INSTRUCTIONS TO FOLLOW: Pictures in the entries below are excluded; copy only the lines from the one containing "SD3 pin MISO: D6 -> D0" to the one containing "SD3 pin CS: D3 -> D10", both included.

THE DATA:
┌──
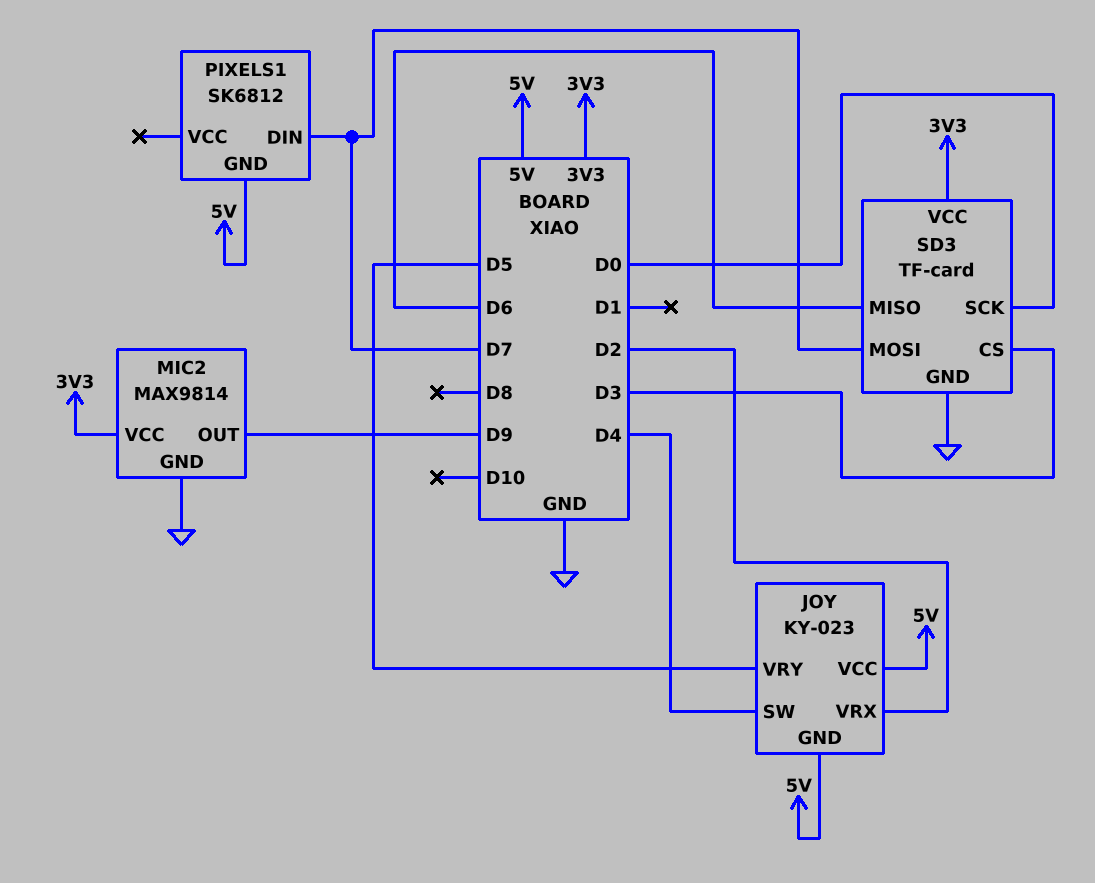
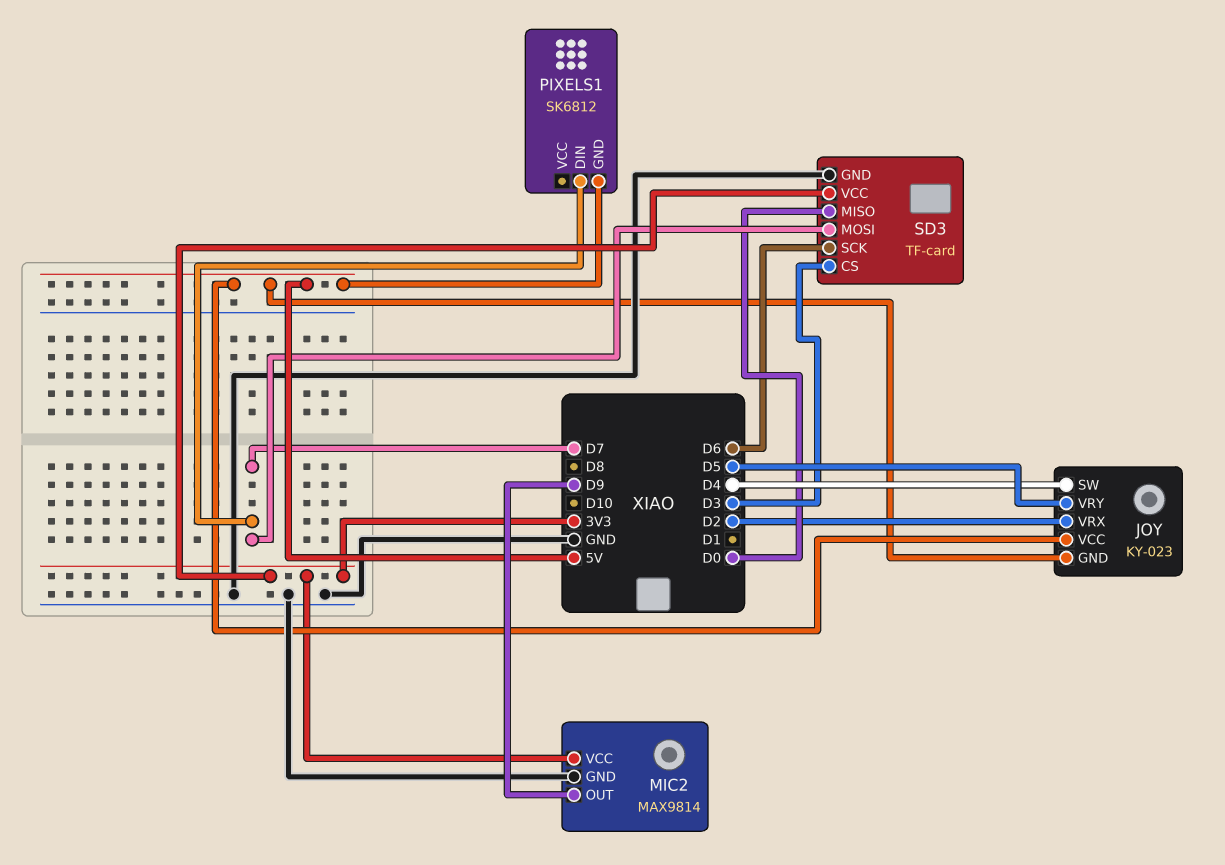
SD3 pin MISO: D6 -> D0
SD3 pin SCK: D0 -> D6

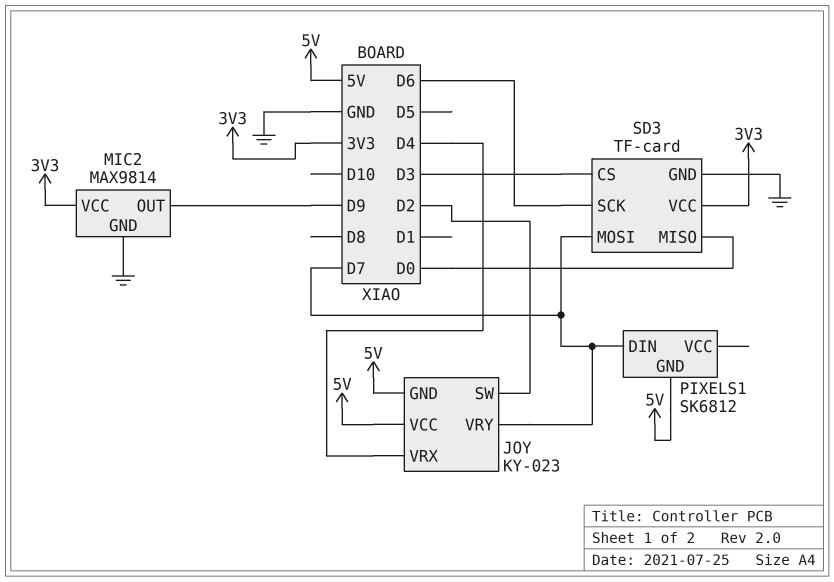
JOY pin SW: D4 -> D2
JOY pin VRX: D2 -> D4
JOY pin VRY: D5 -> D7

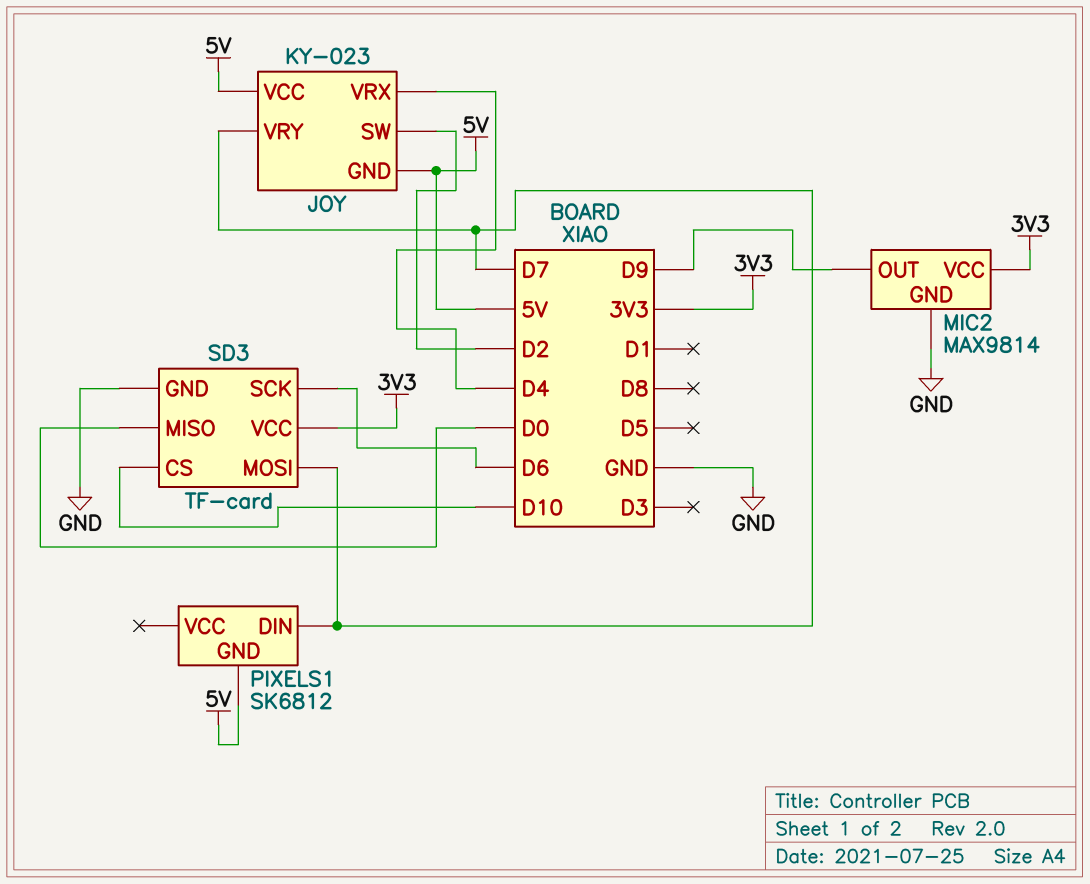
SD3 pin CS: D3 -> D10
└──
┌──
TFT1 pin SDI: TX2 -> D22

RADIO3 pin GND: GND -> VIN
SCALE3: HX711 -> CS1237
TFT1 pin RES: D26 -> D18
└──
FINAL ANSWER:
SD3 pin MISO: D6 -> D0
SD3 pin SCK: D0 -> D6

JOY pin SW: D4 -> D2
JOY pin VRX: D2 -> D4
JOY pin VRY: D5 -> D7

SD3 pin CS: D3 -> D10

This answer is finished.